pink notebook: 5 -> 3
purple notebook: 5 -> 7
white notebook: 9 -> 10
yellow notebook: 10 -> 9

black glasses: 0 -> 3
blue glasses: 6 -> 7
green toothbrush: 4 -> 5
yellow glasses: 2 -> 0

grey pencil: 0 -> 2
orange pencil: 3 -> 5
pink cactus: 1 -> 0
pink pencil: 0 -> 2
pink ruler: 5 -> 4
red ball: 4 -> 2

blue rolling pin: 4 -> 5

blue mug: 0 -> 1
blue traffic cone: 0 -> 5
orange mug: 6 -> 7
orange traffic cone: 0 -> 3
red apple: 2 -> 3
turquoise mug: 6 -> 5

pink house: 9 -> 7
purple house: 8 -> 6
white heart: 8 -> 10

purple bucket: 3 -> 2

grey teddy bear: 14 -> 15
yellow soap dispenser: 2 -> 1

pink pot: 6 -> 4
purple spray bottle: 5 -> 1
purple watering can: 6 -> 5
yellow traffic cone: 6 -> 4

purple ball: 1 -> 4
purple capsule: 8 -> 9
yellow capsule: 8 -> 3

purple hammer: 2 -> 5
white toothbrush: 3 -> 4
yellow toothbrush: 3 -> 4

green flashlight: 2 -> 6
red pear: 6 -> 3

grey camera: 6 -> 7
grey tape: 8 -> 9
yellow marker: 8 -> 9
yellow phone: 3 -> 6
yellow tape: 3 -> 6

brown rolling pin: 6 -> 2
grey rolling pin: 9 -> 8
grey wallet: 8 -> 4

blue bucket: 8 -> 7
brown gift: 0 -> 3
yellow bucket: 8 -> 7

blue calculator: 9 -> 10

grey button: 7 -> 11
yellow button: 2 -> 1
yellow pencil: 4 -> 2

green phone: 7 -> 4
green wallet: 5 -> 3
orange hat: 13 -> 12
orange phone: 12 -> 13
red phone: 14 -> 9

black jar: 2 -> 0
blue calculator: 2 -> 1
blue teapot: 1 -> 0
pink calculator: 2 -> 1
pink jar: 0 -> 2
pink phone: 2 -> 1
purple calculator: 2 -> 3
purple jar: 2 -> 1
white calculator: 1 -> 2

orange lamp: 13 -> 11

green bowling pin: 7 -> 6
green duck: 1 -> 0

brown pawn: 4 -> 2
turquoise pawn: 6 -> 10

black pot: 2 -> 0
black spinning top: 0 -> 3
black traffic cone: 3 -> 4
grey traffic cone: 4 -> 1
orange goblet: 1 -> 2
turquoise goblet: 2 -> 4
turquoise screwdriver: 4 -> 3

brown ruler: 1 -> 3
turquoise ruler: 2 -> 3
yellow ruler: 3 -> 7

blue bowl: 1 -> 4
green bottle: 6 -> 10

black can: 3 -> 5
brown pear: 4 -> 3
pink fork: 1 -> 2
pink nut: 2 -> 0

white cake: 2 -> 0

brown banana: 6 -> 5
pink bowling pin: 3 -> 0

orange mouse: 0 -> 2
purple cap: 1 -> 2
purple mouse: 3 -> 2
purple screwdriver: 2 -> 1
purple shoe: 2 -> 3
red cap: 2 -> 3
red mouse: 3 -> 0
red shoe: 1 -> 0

★ ★ ★ ★ ★ ★ ★

Precisely the lines between those holding "yellow glasses: 2 -> 0" and "purple ball: 1 -> 4", inclusive, are to be reproduced from the listing above, with nothing added.

yellow glasses: 2 -> 0

grey pencil: 0 -> 2
orange pencil: 3 -> 5
pink cactus: 1 -> 0
pink pencil: 0 -> 2
pink ruler: 5 -> 4
red ball: 4 -> 2

blue rolling pin: 4 -> 5

blue mug: 0 -> 1
blue traffic cone: 0 -> 5
orange mug: 6 -> 7
orange traffic cone: 0 -> 3
red apple: 2 -> 3
turquoise mug: 6 -> 5

pink house: 9 -> 7
purple house: 8 -> 6
white heart: 8 -> 10

purple bucket: 3 -> 2

grey teddy bear: 14 -> 15
yellow soap dispenser: 2 -> 1

pink pot: 6 -> 4
purple spray bottle: 5 -> 1
purple watering can: 6 -> 5
yellow traffic cone: 6 -> 4

purple ball: 1 -> 4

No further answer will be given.